What to do | Return the records below exactly; pictures stay out.

━━━━━ Data for processing

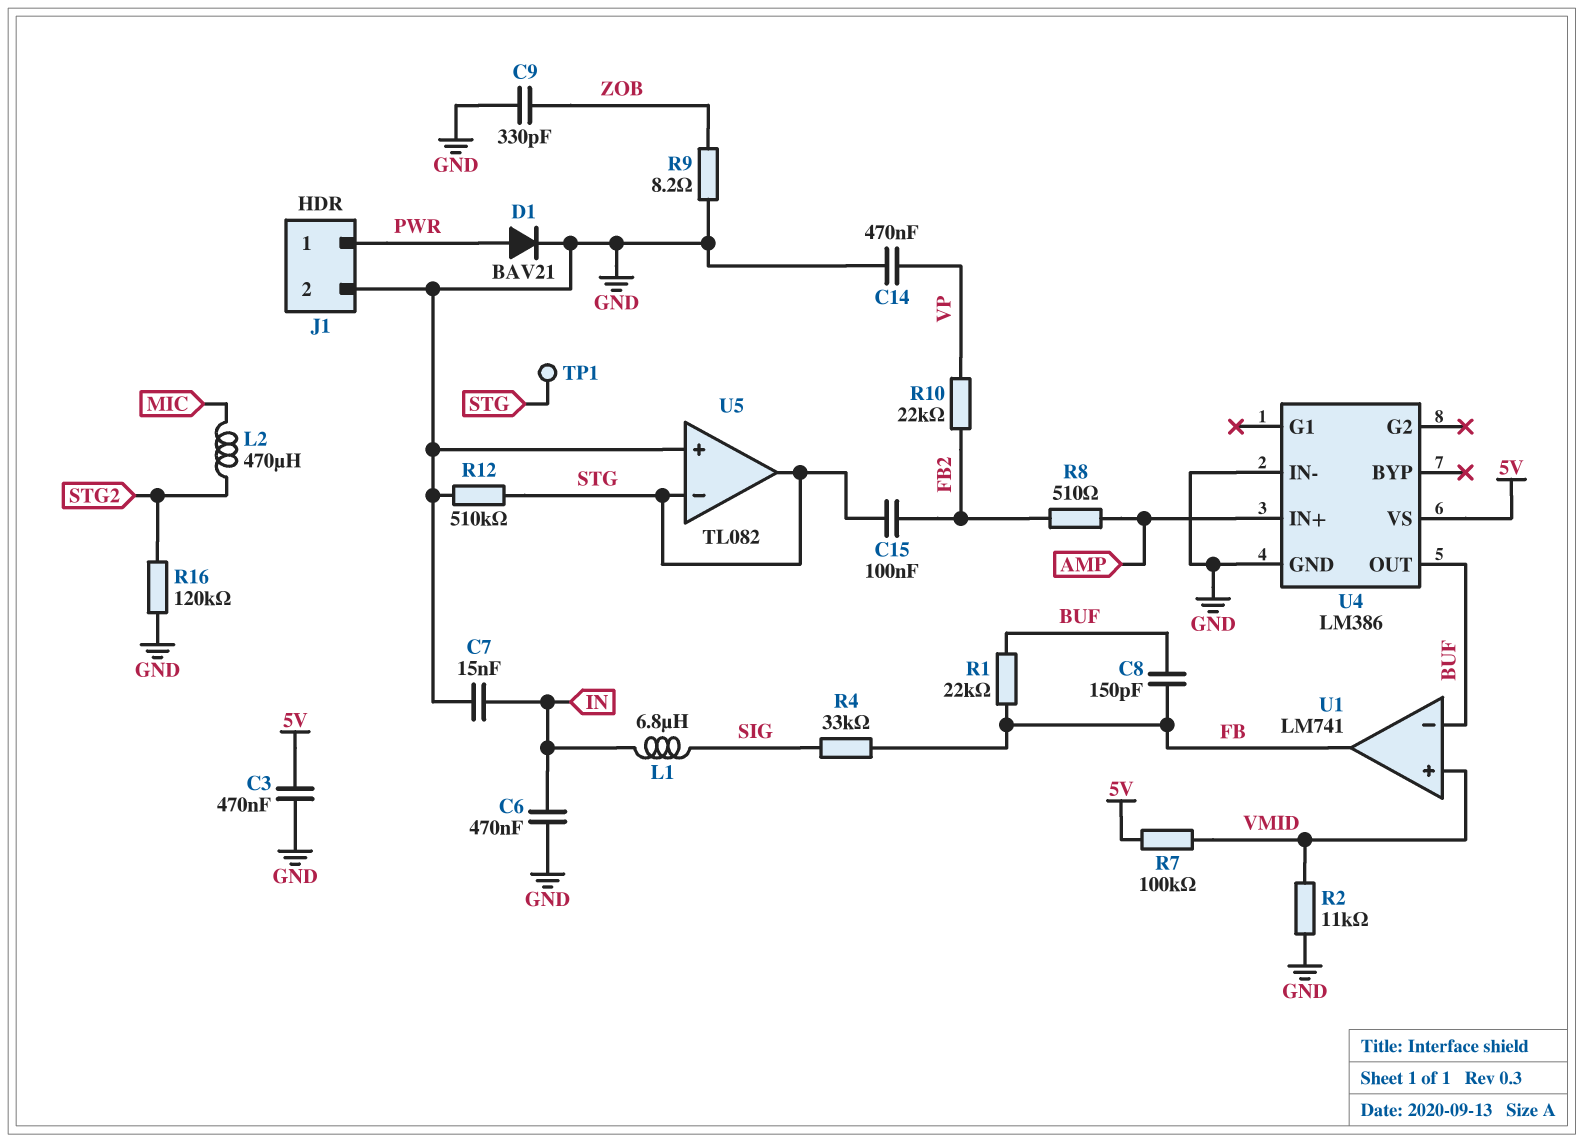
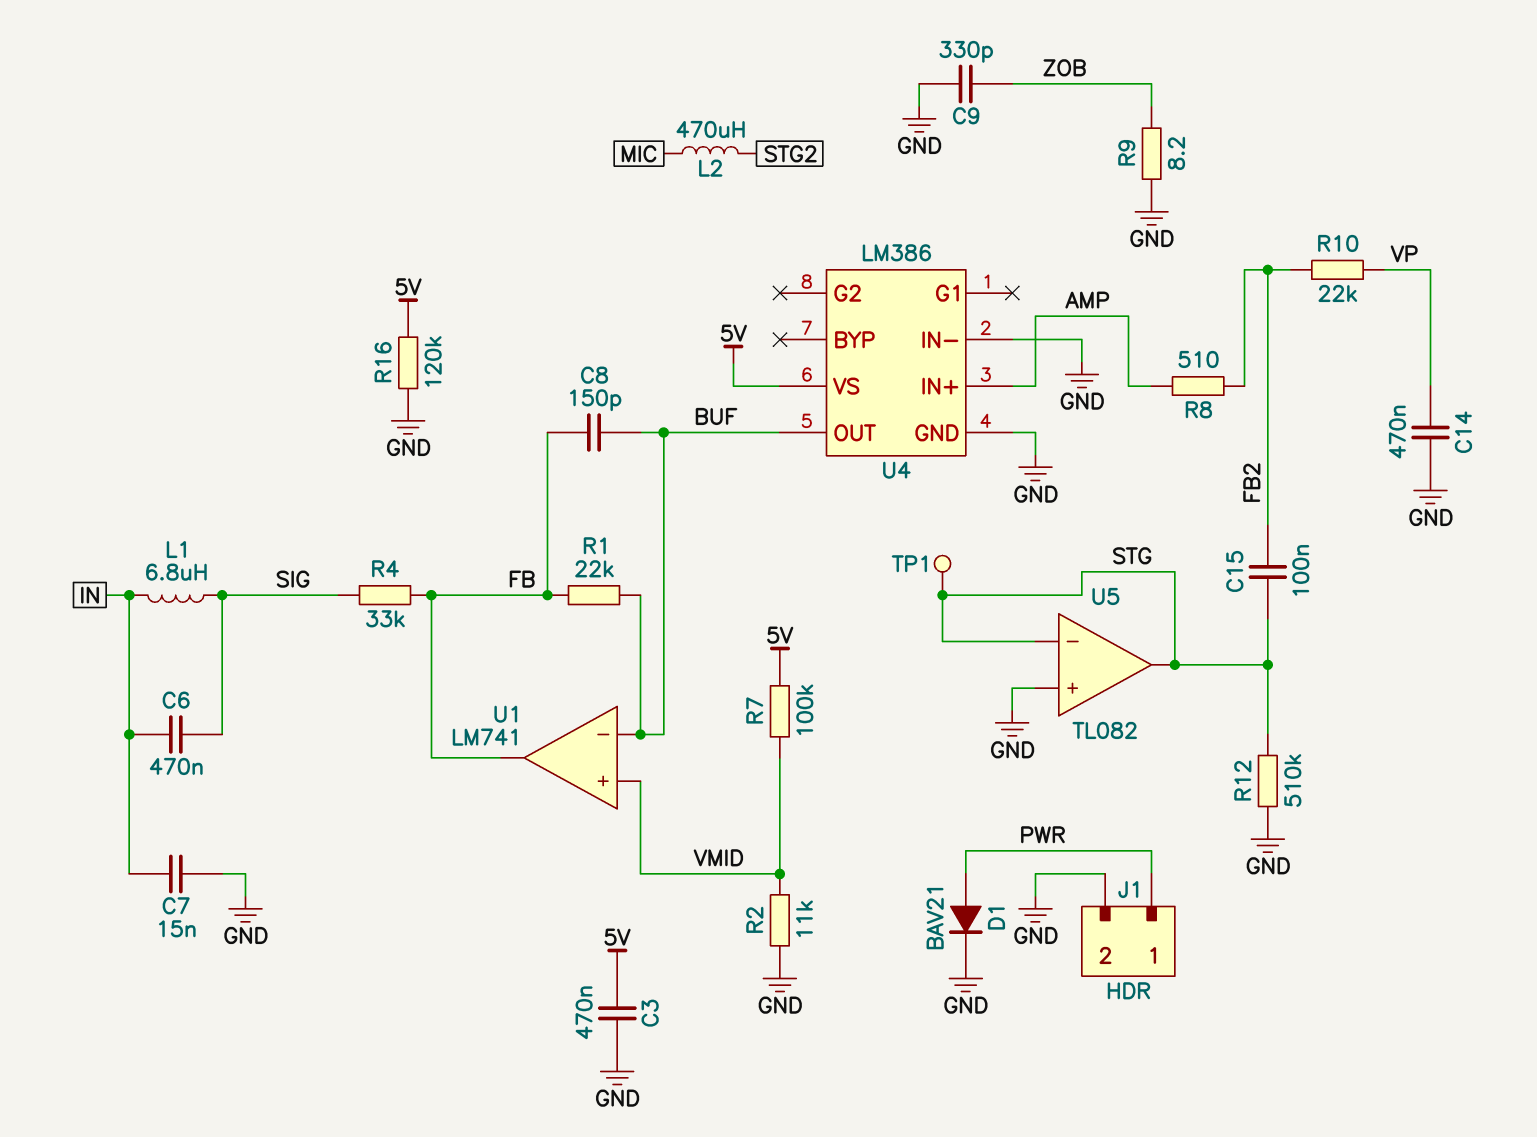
C6: 470nF (GND, IN) -> 470nF (IN, SIG)
R16: 120k (GND, STG2) -> 120k (5V, GND)

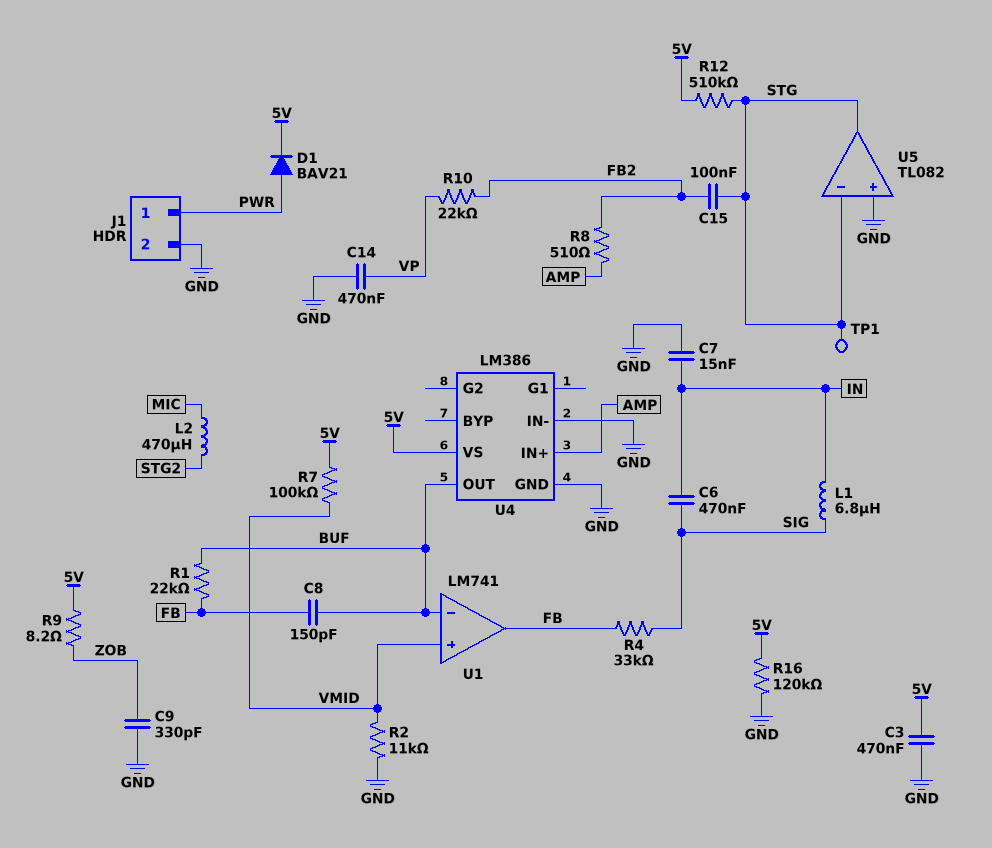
D1: diode BAV21 (A PWR, K GND) -> diode BAV21 (A PWR, K 5V)
R9: 8.2 (GND, ZOB) -> 8.2 (5V, ZOB)
R12: 510k (GND, STG) -> 510k (5V, STG)

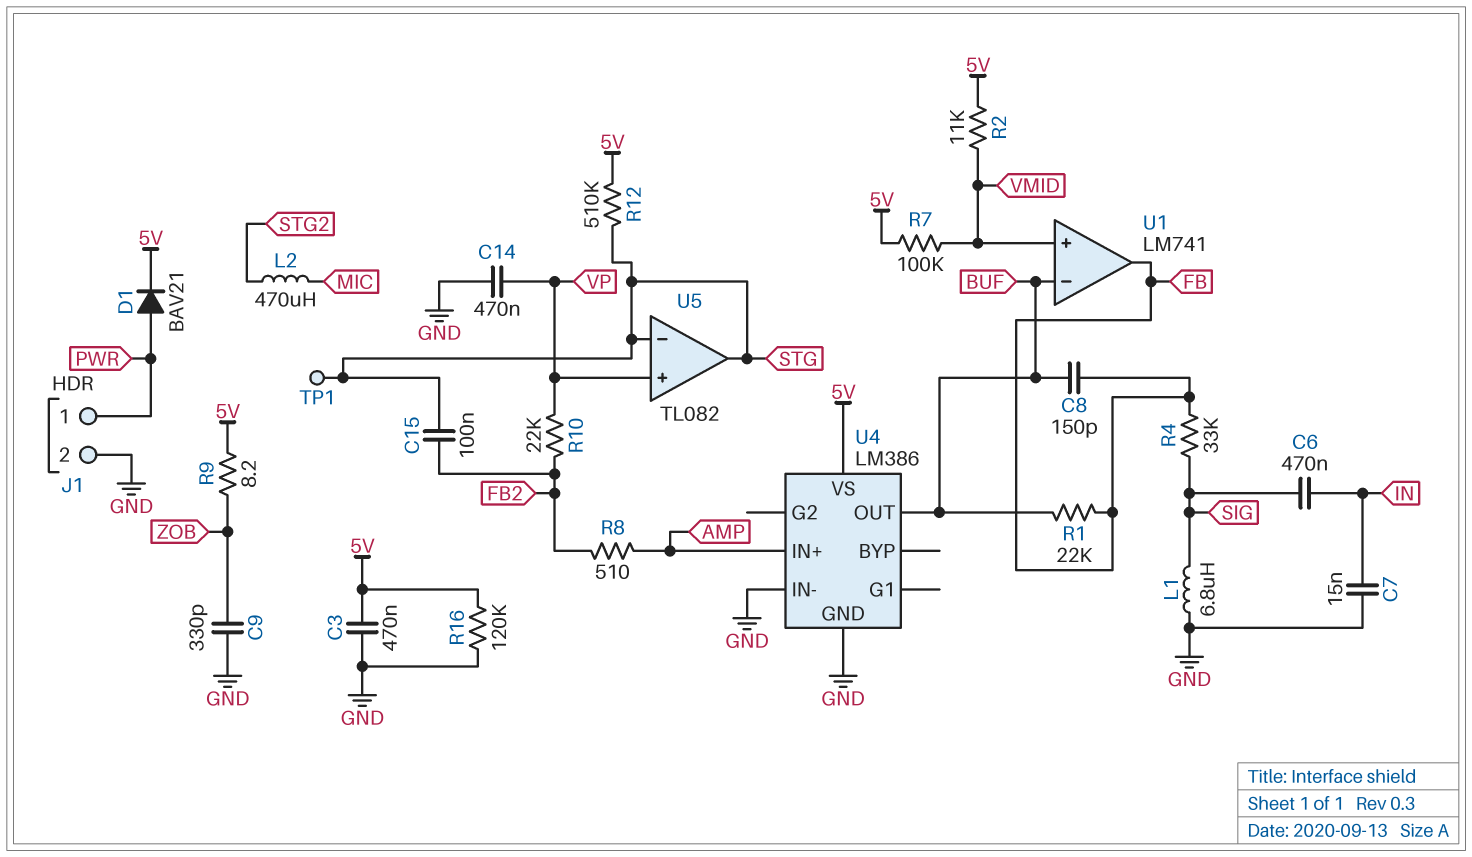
L1: 6.8uH (IN, SIG) -> 6.8uH (GND, SIG)
R2: 11k (GND, VMID) -> 11k (5V, VMID)
U5 pin in+: GND -> VP

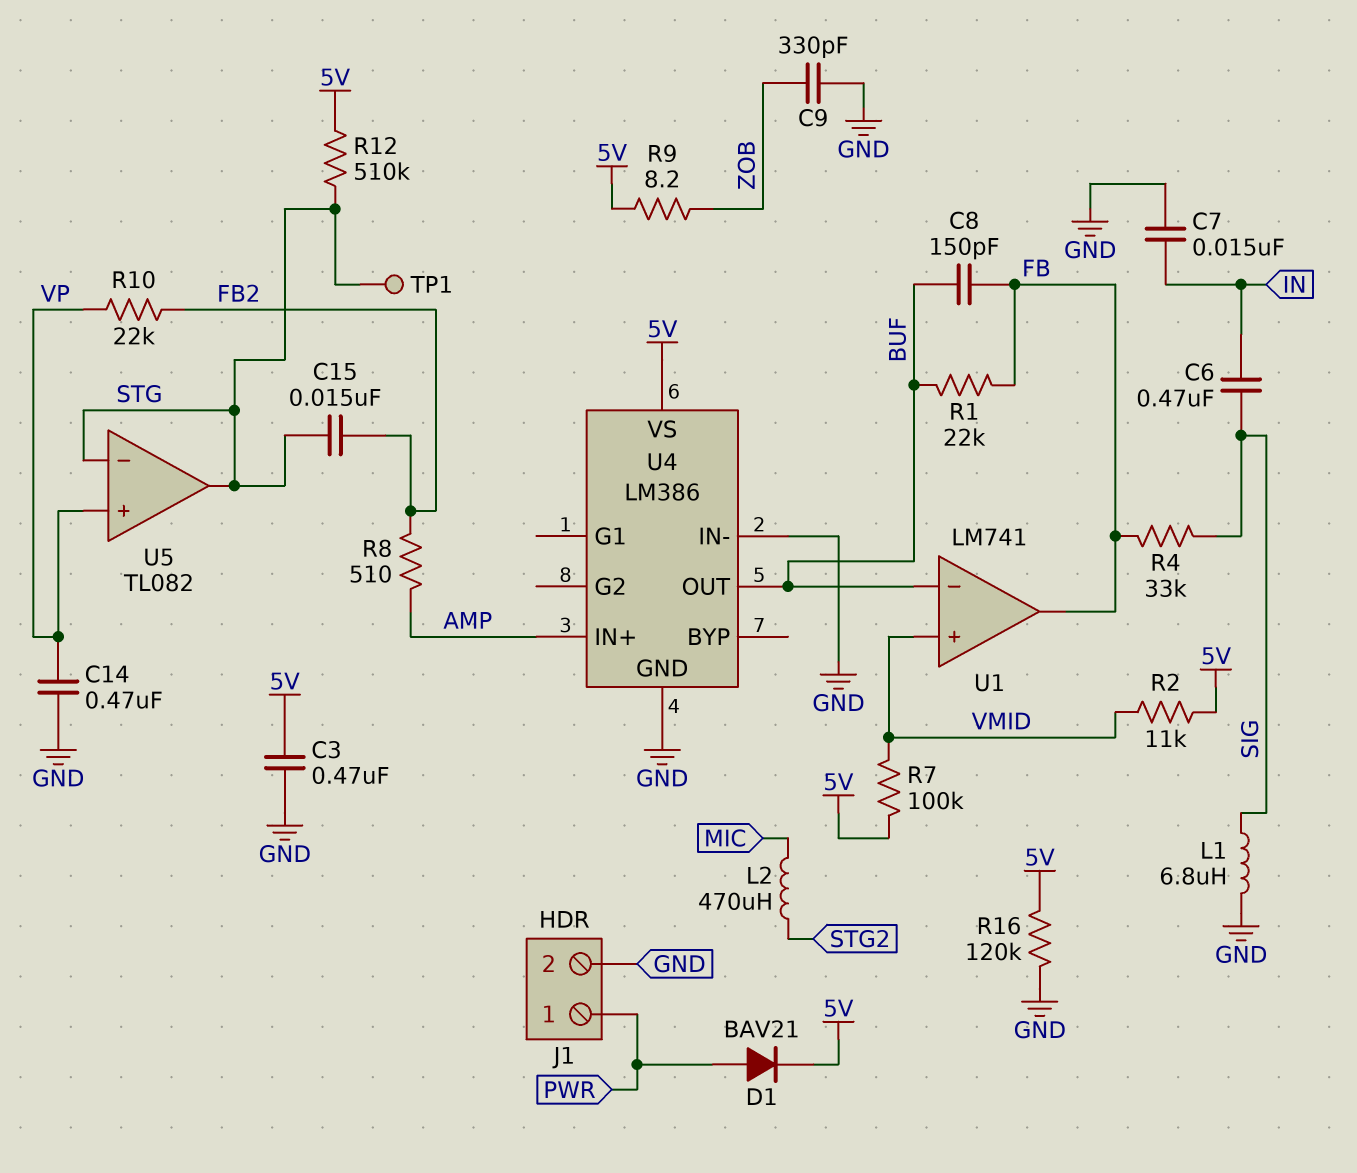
C15: 100nF (FB2, STG) -> 15nF (FB2, STG)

━━━━━━━━━━

Answer to this task |
C6: 470nF (GND, IN) -> 470nF (IN, SIG)
R16: 120k (GND, STG2) -> 120k (5V, GND)

D1: diode BAV21 (A PWR, K GND) -> diode BAV21 (A PWR, K 5V)
R9: 8.2 (GND, ZOB) -> 8.2 (5V, ZOB)
R12: 510k (GND, STG) -> 510k (5V, STG)

L1: 6.8uH (IN, SIG) -> 6.8uH (GND, SIG)
R2: 11k (GND, VMID) -> 11k (5V, VMID)
U5 pin in+: GND -> VP

C15: 100nF (FB2, STG) -> 15nF (FB2, STG)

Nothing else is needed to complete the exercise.